**GOAL OF THE EXERCISE:** Please find every line in the entries below that contains the string "bottle", and copy it.

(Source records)
_ _ _ _

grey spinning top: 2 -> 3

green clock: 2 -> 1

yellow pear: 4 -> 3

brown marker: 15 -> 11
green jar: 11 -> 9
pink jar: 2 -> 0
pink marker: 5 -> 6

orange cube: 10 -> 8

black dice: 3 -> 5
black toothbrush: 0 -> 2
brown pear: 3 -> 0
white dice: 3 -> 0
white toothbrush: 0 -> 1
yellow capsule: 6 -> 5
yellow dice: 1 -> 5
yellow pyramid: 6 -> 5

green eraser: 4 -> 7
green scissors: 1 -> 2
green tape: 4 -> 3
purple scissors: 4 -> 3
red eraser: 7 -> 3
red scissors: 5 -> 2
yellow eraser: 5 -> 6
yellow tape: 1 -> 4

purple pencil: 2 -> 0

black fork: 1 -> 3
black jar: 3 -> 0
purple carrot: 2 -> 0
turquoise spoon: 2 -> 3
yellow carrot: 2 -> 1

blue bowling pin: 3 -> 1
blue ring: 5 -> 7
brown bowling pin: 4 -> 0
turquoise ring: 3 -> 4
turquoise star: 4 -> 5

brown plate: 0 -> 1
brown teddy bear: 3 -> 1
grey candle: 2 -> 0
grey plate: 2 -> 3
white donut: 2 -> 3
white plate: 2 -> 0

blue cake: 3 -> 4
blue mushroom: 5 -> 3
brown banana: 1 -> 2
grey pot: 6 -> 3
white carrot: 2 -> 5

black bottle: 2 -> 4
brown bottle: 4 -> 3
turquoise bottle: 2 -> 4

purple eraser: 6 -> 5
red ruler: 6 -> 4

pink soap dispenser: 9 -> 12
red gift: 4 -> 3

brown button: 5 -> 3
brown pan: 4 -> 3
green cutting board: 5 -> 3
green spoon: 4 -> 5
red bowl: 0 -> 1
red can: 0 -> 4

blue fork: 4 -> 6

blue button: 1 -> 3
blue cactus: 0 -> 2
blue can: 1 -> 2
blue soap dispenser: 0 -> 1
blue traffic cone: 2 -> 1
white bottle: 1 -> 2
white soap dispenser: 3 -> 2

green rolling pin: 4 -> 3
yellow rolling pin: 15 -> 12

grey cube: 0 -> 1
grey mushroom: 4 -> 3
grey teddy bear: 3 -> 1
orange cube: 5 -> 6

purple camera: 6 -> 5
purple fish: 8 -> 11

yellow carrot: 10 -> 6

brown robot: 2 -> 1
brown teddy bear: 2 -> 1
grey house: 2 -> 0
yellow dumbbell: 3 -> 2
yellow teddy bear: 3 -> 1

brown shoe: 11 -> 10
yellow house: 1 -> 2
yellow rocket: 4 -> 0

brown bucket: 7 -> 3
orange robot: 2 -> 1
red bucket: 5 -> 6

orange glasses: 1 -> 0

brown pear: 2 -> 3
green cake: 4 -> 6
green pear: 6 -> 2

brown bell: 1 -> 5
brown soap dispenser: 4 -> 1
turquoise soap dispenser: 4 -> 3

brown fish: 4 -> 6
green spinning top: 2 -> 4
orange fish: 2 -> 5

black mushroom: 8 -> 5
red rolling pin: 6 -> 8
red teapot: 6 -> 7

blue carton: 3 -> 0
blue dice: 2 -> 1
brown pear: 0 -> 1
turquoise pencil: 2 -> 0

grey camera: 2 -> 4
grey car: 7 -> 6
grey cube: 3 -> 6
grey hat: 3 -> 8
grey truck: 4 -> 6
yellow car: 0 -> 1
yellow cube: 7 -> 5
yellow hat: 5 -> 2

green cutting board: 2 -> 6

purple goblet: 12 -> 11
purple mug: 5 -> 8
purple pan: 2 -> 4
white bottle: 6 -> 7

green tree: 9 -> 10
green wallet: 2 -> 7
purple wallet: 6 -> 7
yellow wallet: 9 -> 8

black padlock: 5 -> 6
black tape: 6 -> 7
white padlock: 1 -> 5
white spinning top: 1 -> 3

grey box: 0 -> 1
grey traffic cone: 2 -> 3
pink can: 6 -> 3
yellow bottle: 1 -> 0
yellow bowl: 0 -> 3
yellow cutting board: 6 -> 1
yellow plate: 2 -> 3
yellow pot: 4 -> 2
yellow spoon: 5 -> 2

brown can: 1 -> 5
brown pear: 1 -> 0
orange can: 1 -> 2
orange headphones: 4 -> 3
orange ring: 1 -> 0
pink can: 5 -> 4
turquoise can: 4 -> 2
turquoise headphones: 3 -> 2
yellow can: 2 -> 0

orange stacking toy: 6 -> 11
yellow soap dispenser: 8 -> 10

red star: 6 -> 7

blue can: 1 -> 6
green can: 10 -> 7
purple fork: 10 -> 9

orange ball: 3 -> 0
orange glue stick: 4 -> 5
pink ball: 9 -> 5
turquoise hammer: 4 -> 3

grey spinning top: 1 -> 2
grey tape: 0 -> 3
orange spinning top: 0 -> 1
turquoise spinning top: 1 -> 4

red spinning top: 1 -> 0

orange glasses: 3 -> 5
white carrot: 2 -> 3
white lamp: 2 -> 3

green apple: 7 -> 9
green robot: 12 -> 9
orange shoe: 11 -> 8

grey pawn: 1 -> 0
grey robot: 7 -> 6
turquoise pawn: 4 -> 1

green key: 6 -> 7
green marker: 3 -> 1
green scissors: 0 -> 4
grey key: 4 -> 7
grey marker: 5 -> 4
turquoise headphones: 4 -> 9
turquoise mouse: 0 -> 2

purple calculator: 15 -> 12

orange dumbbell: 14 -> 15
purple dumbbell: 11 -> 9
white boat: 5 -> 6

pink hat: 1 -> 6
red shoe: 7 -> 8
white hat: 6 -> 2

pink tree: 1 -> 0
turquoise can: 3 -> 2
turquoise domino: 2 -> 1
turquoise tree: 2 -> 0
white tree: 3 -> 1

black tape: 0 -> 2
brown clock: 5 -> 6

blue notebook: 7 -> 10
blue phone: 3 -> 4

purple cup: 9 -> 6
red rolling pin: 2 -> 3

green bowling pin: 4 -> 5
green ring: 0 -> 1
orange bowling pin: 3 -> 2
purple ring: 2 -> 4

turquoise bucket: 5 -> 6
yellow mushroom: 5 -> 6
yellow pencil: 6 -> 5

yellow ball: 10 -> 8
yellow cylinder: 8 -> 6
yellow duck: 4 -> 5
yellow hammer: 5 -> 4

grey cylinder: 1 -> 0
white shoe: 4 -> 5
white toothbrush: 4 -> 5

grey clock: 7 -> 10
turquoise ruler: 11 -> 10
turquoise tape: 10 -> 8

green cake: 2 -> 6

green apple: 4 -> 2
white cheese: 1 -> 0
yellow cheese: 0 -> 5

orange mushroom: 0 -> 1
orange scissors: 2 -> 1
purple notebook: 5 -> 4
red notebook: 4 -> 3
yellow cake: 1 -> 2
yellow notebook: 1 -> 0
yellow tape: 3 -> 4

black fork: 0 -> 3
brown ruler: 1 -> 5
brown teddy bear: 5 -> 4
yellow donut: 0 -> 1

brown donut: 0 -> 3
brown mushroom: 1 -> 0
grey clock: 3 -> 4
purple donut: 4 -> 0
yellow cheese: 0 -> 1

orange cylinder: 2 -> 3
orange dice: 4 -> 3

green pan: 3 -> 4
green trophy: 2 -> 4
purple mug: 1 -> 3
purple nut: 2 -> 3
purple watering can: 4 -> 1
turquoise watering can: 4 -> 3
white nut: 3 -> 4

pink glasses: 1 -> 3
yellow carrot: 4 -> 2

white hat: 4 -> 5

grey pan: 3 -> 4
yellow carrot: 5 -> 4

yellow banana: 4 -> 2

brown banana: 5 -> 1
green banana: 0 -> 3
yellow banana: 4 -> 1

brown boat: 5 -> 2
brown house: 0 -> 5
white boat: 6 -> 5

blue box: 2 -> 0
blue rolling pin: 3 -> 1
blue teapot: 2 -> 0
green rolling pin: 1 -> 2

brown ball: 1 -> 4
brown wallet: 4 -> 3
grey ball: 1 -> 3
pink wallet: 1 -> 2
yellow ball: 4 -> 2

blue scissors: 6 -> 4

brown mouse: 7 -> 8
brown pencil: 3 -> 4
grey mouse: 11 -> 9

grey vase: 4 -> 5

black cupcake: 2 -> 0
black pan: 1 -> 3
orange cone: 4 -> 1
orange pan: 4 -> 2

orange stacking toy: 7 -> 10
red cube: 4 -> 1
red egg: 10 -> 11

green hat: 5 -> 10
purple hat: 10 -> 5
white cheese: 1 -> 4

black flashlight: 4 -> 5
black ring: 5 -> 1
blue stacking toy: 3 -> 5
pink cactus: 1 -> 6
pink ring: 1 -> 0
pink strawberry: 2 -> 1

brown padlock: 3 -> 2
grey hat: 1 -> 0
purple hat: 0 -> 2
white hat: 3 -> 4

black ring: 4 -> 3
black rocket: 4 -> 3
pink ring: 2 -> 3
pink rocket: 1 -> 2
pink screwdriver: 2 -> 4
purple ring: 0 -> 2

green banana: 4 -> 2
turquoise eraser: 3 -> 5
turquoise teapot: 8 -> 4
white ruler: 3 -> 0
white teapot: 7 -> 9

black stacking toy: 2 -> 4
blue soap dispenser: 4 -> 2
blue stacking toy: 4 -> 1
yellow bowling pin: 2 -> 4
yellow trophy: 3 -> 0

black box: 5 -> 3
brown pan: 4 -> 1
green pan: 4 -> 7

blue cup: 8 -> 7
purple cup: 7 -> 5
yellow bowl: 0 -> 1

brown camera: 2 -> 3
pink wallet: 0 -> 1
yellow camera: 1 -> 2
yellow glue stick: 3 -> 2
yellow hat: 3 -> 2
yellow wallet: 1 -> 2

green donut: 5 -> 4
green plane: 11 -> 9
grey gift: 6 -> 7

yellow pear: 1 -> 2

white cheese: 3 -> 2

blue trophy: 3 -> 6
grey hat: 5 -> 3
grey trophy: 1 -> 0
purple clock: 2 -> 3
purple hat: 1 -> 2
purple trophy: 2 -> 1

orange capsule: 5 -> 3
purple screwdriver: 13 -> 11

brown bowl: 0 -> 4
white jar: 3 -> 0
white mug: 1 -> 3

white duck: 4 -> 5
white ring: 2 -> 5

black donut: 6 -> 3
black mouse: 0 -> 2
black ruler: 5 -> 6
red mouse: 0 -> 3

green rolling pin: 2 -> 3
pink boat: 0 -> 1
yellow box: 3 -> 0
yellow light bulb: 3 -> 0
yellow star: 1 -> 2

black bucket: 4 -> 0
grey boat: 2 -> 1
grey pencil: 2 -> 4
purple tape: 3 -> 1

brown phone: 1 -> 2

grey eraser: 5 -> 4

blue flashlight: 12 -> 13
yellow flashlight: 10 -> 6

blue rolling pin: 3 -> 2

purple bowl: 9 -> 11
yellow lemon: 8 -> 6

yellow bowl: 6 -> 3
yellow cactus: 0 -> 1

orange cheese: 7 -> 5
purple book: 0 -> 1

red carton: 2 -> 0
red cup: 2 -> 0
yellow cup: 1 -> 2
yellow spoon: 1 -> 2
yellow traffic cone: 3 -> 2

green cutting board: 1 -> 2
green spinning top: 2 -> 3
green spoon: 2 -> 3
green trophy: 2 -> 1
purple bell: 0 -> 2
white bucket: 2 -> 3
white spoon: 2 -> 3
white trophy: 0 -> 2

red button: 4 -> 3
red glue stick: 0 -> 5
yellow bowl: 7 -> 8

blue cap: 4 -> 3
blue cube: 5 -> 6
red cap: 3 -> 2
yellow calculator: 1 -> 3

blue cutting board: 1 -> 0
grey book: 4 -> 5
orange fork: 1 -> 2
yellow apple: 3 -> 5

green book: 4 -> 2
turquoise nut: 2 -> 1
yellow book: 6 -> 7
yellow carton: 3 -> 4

_ _ _ _

**ANSWER TO THIS EXERCISE:**
black bottle: 2 -> 4
brown bottle: 4 -> 3
turquoise bottle: 2 -> 4
white bottle: 1 -> 2
white bottle: 6 -> 7
yellow bottle: 1 -> 0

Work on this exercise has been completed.